* What is needed: Find every line in the items below that contains the string "kern", treating uppercase and lowercase as different, and copy each of those lines.

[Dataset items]
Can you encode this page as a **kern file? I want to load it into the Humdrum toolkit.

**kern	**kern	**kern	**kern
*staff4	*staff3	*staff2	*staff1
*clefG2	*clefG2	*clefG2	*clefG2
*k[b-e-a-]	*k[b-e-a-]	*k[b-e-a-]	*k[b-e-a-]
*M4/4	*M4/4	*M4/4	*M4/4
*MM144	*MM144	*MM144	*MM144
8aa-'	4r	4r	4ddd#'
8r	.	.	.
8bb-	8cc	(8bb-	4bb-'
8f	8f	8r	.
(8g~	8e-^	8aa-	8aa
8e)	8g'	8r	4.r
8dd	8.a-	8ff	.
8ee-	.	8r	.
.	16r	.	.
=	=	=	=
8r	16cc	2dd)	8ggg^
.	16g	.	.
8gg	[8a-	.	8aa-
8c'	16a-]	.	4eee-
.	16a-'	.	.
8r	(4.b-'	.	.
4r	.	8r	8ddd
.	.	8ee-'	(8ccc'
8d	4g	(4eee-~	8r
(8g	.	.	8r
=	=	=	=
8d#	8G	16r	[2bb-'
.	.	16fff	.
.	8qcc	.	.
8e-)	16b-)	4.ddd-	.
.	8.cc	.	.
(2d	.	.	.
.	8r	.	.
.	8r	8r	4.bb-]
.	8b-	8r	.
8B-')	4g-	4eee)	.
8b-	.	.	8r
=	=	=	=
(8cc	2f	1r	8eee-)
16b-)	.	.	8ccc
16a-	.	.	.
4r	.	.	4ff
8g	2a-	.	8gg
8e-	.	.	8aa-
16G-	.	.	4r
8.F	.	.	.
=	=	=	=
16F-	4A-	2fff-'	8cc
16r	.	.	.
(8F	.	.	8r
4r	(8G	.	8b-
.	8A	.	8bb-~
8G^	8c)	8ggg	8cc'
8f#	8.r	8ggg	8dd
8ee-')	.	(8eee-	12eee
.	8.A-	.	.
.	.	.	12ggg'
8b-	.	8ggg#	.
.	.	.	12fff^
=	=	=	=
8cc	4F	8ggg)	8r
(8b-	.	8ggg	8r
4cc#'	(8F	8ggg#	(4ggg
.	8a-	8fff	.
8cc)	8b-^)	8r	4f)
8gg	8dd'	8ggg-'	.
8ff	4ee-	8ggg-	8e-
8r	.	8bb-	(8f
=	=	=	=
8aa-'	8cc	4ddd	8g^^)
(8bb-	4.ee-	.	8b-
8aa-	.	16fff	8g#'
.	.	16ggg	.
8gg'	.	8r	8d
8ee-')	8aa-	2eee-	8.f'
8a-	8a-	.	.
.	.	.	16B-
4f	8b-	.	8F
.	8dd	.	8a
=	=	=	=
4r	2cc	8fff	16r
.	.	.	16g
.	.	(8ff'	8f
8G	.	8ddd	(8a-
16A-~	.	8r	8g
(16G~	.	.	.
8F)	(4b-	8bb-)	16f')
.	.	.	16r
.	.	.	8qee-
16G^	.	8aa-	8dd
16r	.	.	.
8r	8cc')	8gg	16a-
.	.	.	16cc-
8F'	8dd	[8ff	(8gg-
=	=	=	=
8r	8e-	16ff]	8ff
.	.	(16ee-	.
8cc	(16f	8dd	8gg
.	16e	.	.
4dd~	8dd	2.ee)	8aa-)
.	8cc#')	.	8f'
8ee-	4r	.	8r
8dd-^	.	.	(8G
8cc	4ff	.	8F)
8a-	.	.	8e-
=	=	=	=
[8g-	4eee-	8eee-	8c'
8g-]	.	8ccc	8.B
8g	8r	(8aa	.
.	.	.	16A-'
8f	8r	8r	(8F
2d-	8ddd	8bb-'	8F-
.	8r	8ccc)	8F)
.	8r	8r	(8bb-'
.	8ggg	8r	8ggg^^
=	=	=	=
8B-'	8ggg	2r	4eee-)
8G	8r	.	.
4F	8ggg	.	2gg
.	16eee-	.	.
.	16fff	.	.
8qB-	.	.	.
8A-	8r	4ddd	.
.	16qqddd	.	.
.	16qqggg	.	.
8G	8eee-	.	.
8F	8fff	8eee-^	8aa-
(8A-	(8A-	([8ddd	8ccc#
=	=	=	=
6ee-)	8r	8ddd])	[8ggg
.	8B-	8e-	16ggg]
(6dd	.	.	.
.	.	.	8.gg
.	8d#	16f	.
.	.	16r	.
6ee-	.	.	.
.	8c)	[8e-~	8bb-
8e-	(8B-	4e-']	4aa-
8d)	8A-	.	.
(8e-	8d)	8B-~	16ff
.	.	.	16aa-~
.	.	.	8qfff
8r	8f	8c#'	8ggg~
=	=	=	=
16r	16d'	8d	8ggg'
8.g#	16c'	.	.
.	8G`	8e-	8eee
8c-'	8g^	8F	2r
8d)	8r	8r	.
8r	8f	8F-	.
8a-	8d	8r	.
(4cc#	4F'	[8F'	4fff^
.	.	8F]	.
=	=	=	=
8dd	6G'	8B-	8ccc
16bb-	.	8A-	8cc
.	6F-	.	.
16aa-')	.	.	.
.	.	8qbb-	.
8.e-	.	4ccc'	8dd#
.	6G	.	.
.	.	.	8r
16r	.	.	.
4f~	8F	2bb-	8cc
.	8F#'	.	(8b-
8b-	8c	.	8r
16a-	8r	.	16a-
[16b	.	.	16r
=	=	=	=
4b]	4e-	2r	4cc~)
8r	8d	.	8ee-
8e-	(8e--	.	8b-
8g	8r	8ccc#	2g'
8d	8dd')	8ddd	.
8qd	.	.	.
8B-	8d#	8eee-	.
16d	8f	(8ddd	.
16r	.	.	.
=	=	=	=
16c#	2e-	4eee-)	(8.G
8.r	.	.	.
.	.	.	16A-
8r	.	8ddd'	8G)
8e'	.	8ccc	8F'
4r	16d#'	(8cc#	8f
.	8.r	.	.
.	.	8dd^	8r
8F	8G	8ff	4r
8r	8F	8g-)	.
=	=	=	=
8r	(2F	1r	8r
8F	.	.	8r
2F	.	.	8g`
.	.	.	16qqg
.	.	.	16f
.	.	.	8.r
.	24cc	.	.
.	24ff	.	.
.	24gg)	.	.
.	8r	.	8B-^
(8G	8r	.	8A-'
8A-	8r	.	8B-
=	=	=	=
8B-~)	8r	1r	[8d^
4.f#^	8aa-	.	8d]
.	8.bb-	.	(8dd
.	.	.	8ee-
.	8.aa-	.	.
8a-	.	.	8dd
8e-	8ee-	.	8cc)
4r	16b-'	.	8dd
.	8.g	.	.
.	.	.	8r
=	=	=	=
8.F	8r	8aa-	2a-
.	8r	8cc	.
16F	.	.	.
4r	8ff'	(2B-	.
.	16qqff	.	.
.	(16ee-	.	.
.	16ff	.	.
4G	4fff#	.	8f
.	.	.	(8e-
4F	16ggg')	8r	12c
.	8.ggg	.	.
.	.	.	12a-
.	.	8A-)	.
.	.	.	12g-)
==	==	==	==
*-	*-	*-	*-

* Exercise answer:
Can you encode this page as a **kern file? I want to load it into the Humdrum toolkit.
**kern	**kern	**kern	**kern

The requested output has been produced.